Your assignment: Go through the listing and return every line with "right" in it.
Record extracts START
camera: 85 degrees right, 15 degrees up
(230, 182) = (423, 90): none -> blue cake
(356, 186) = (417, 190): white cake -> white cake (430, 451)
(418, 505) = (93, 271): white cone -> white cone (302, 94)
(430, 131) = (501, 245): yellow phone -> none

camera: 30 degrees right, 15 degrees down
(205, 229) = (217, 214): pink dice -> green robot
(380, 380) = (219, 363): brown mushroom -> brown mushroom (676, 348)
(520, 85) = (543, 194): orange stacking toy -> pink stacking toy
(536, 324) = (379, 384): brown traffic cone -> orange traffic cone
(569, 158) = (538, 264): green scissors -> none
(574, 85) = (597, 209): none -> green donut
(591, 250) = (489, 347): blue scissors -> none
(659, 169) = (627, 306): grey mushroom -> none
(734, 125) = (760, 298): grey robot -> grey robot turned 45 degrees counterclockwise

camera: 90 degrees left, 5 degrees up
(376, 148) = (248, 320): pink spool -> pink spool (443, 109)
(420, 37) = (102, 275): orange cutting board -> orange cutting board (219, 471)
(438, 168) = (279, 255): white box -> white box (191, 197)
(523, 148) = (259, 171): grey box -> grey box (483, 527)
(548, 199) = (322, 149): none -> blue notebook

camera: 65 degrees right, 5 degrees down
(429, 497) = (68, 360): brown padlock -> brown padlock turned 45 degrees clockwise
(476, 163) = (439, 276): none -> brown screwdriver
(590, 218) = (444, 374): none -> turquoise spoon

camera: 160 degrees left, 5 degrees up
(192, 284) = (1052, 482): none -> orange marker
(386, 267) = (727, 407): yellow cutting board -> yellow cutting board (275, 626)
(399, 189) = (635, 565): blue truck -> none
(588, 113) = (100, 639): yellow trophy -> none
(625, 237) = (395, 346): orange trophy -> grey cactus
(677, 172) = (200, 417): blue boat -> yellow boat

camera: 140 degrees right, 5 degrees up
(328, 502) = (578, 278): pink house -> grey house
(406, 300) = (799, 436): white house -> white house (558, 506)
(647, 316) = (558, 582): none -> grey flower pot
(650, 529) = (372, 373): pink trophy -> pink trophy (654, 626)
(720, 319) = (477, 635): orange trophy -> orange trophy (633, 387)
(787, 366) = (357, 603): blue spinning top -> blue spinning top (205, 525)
Record extracts END
Expected answer:
camera: 85 degrees right, 15 degrees up
camera: 30 degrees right, 15 degrees down
camera: 65 degrees right, 5 degrees down
camera: 140 degrees right, 5 degrees up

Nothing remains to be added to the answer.